### Exercise aim
In full and without change, return each entry.

(Object state comparisons)
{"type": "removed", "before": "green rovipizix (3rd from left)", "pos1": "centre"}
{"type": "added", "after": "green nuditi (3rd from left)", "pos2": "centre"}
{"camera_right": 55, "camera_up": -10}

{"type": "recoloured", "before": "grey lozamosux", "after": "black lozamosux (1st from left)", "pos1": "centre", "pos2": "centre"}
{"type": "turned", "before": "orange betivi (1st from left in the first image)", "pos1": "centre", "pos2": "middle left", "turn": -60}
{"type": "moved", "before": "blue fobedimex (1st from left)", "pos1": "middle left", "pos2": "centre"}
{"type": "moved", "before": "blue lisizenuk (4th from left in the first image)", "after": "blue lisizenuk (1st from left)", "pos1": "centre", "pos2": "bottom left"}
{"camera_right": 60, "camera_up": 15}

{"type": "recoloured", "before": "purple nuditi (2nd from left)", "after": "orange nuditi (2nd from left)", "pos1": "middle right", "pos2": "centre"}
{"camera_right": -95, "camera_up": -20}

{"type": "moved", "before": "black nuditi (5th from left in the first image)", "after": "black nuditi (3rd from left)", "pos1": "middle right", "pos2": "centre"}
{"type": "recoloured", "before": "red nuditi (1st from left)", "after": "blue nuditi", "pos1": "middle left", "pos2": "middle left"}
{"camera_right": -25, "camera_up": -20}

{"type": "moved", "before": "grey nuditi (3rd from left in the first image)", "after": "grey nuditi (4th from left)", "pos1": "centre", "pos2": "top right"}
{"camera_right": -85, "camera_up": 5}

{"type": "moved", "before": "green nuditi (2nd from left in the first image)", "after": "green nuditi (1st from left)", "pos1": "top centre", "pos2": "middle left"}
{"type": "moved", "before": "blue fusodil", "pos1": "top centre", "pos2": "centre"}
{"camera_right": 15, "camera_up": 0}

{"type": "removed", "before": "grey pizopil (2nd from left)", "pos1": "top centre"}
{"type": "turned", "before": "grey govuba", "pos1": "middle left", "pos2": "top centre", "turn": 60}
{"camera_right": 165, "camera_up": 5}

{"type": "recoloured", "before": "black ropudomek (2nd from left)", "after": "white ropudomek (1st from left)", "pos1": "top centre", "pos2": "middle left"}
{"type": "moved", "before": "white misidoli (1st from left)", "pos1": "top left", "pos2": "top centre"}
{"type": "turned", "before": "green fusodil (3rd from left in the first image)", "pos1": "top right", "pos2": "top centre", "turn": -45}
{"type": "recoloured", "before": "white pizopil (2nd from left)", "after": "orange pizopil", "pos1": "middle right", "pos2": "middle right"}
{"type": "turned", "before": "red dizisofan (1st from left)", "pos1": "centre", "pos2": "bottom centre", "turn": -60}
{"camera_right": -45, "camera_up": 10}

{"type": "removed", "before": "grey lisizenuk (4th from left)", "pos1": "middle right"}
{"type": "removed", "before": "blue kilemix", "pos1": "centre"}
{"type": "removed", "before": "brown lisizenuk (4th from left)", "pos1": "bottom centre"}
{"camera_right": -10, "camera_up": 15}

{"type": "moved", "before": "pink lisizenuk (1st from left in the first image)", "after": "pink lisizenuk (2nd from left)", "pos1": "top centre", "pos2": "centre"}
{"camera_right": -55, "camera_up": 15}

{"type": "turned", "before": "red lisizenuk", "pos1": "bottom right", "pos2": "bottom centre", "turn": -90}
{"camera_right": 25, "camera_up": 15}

### Reply to the task
{"type": "removed", "before": "green rovipizix (3rd from left)", "pos1": "centre"}
{"type": "added", "after": "green nuditi (3rd from left)", "pos2": "centre"}
{"camera_right": 55, "camera_up": -10}

{"type": "recoloured", "before": "grey lozamosux", "after": "black lozamosux (1st from left)", "pos1": "centre", "pos2": "centre"}
{"type": "turned", "before": "orange betivi (1st from left in the first image)", "pos1": "centre", "pos2": "middle left", "turn": -60}
{"type": "moved", "before": "blue fobedimex (1st from left)", "pos1": "middle left", "pos2": "centre"}
{"type": "moved", "before": "blue lisizenuk (4th from left in the first image)", "after": "blue lisizenuk (1st from left)", "pos1": "centre", "pos2": "bottom left"}
{"camera_right": 60, "camera_up": 15}

{"type": "recoloured", "before": "purple nuditi (2nd from left)", "after": "orange nuditi (2nd from left)", "pos1": "middle right", "pos2": "centre"}
{"camera_right": -95, "camera_up": -20}

{"type": "moved", "before": "black nuditi (5th from left in the first image)", "after": "black nuditi (3rd from left)", "pos1": "middle right", "pos2": "centre"}
{"type": "recoloured", "before": "red nuditi (1st from left)", "after": "blue nuditi", "pos1": "middle left", "pos2": "middle left"}
{"camera_right": -25, "camera_up": -20}

{"type": "moved", "before": "grey nuditi (3rd from left in the first image)", "after": "grey nuditi (4th from left)", "pos1": "centre", "pos2": "top right"}
{"camera_right": -85, "camera_up": 5}

{"type": "moved", "before": "green nuditi (2nd from left in the first image)", "after": "green nuditi (1st from left)", "pos1": "top centre", "pos2": "middle left"}
{"type": "moved", "before": "blue fusodil", "pos1": "top centre", "pos2": "centre"}
{"camera_right": 15, "camera_up": 0}

{"type": "removed", "before": "grey pizopil (2nd from left)", "pos1": "top centre"}
{"type": "turned", "before": "grey govuba", "pos1": "middle left", "pos2": "top centre", "turn": 60}
{"camera_right": 165, "camera_up": 5}

{"type": "recoloured", "before": "black ropudomek (2nd from left)", "after": "white ropudomek (1st from left)", "pos1": "top centre", "pos2": "middle left"}
{"type": "moved", "before": "white misidoli (1st from left)", "pos1": "top left", "pos2": "top centre"}
{"type": "turned", "before": "green fusodil (3rd from left in the first image)", "pos1": "top right", "pos2": "top centre", "turn": -45}
{"type": "recoloured", "before": "white pizopil (2nd from left)", "after": "orange pizopil", "pos1": "middle right", "pos2": "middle right"}
{"type": "turned", "before": "red dizisofan (1st from left)", "pos1": "centre", "pos2": "bottom centre", "turn": -60}
{"camera_right": -45, "camera_up": 10}

{"type": "removed", "before": "grey lisizenuk (4th from left)", "pos1": "middle right"}
{"type": "removed", "before": "blue kilemix", "pos1": "centre"}
{"type": "removed", "before": "brown lisizenuk (4th from left)", "pos1": "bottom centre"}
{"camera_right": -10, "camera_up": 15}

{"type": "moved", "before": "pink lisizenuk (1st from left in the first image)", "after": "pink lisizenuk (2nd from left)", "pos1": "top centre", "pos2": "centre"}
{"camera_right": -55, "camera_up": 15}

{"type": "turned", "before": "red lisizenuk", "pos1": "bottom right", "pos2": "bottom centre", "turn": -90}
{"camera_right": 25, "camera_up": 15}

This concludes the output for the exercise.